**MATERIAL PROVIDED:**

○ ○ ○ ○

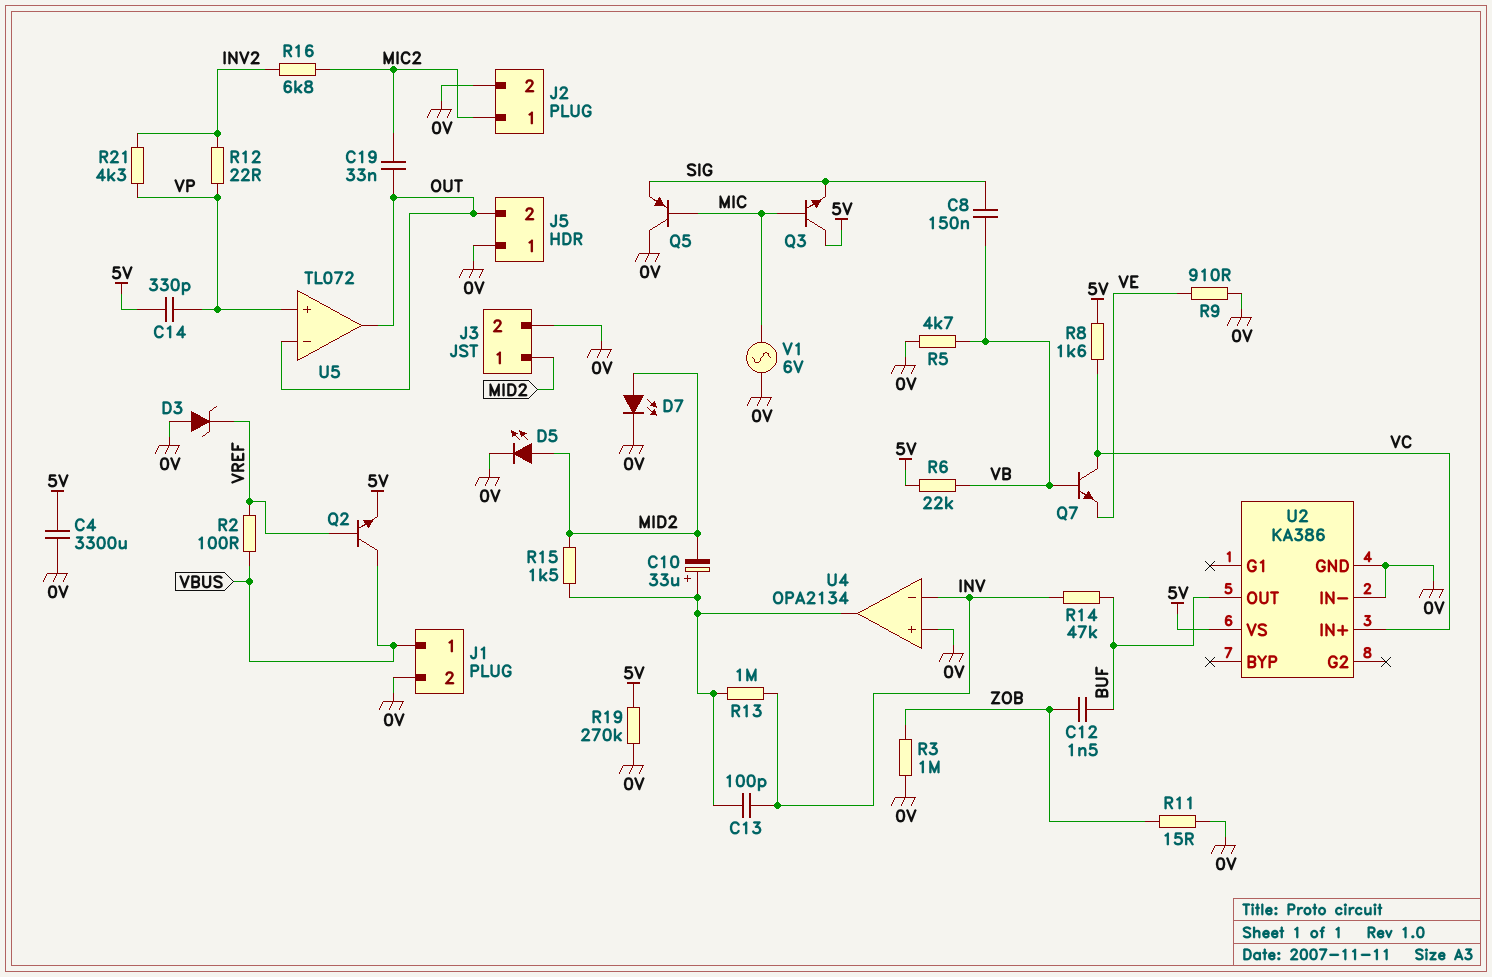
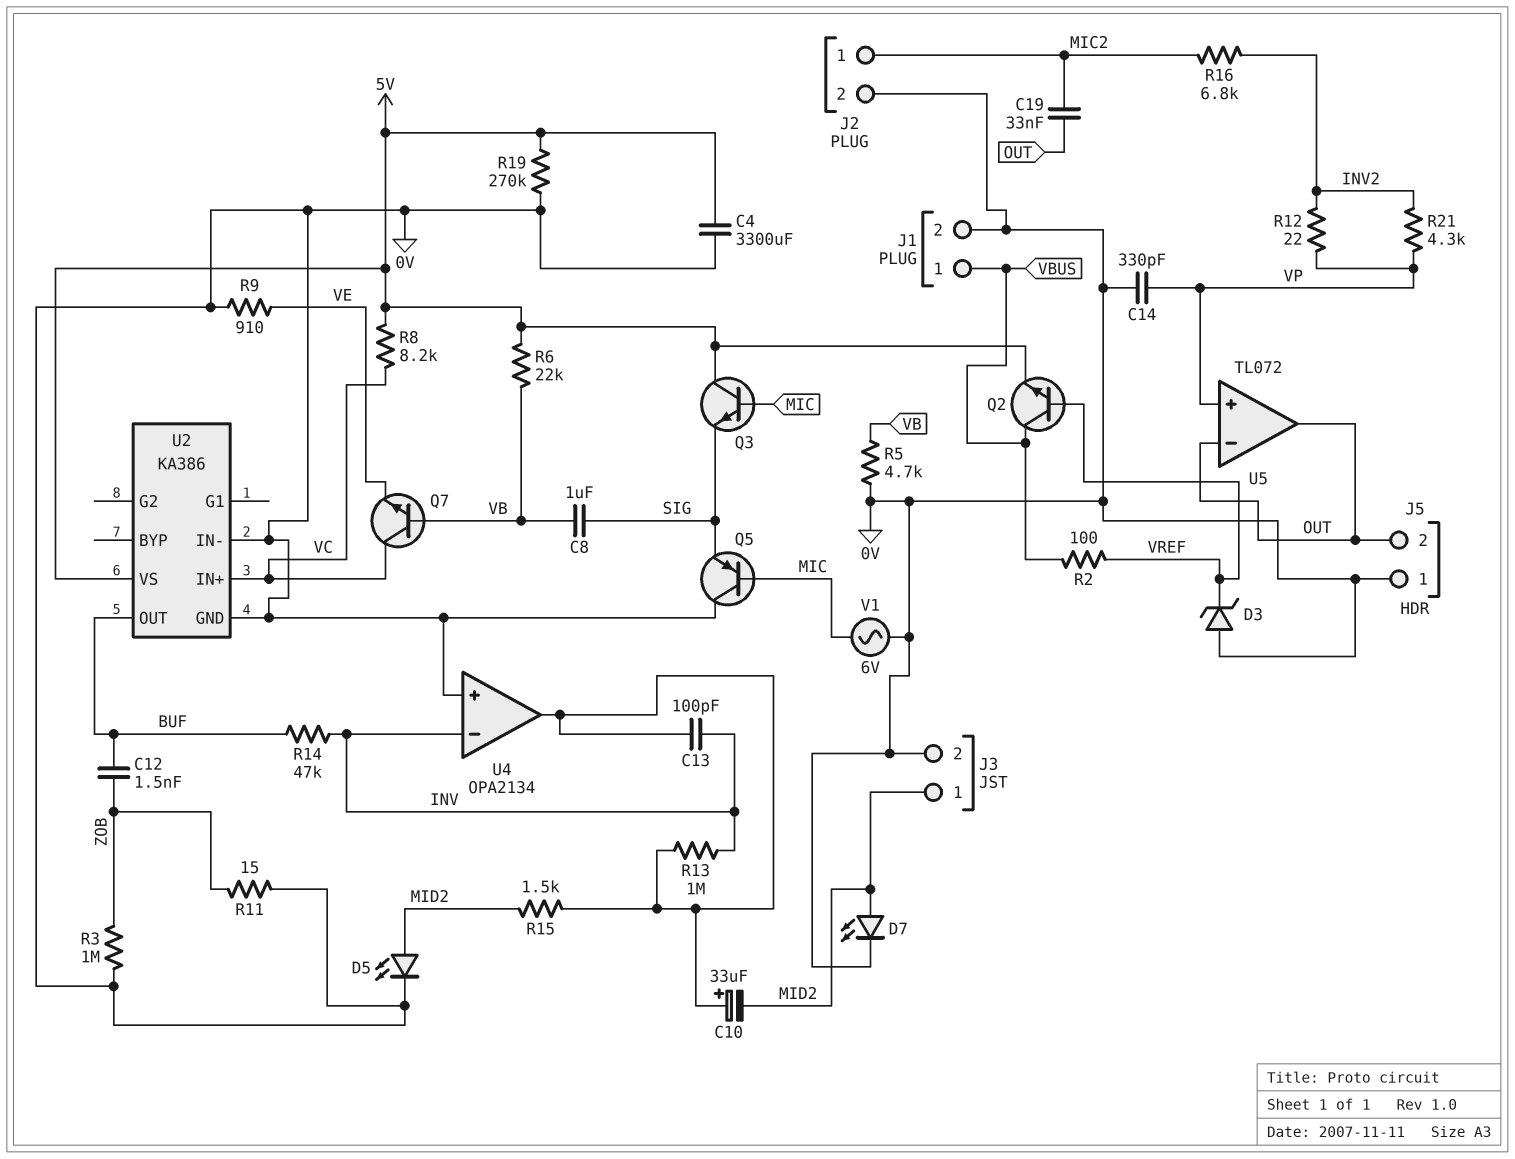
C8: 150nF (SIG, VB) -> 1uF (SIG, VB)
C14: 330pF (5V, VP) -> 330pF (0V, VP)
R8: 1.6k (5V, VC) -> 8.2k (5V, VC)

○ ○ ○ ○

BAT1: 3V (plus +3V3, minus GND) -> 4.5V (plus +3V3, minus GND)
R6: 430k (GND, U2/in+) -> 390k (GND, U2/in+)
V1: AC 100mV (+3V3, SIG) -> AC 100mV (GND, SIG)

○ ○ ○ ○

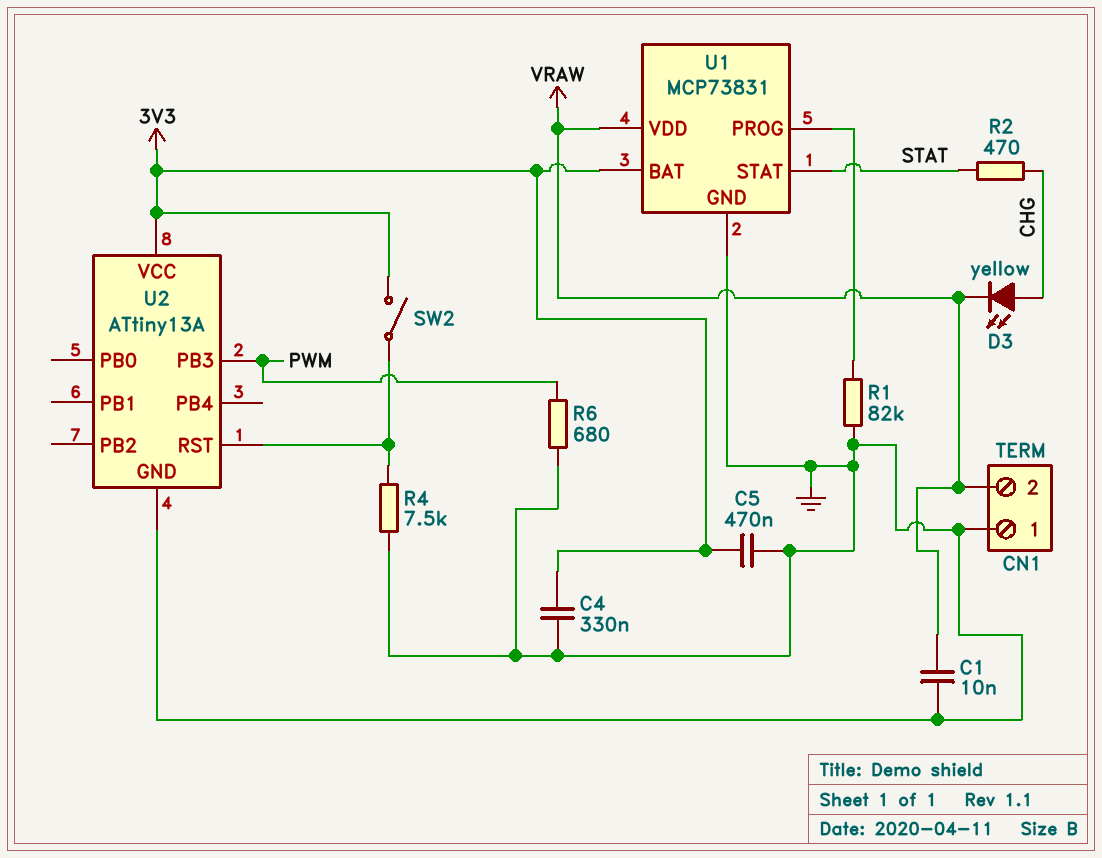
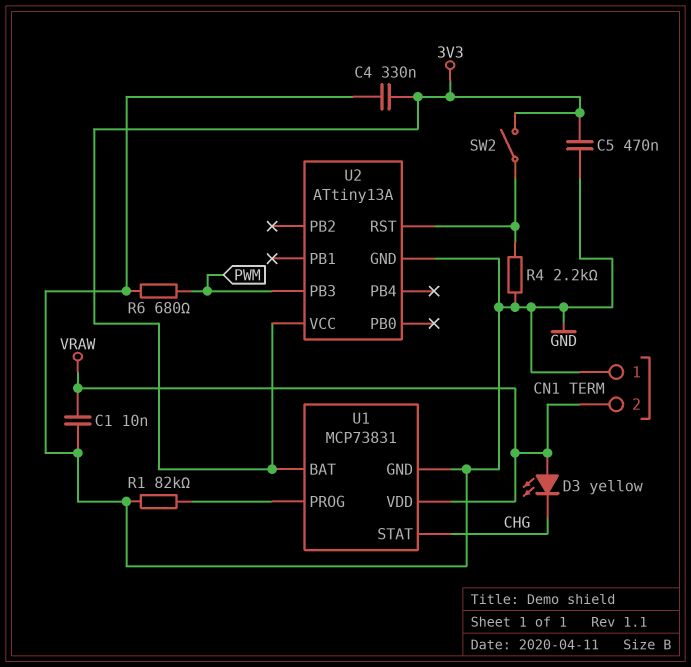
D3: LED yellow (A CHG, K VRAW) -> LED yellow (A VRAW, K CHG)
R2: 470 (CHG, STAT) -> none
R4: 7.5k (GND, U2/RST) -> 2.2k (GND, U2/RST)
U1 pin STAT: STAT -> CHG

○ ○ ○ ○

**WHAT YOU WILL DO:** Look above for the line holding "C8: 150nF (SIG, VB) -> 1uF (SIG, VB)" and the line holding "R8: 1.6k (5V, VC) -> 8.2k (5V, VC)". Retype both, and every line between them, word for word and nothing else.

**ANSWER TO THE EXERCISE:**
C8: 150nF (SIG, VB) -> 1uF (SIG, VB)
C14: 330pF (5V, VP) -> 330pF (0V, VP)
R8: 1.6k (5V, VC) -> 8.2k (5V, VC)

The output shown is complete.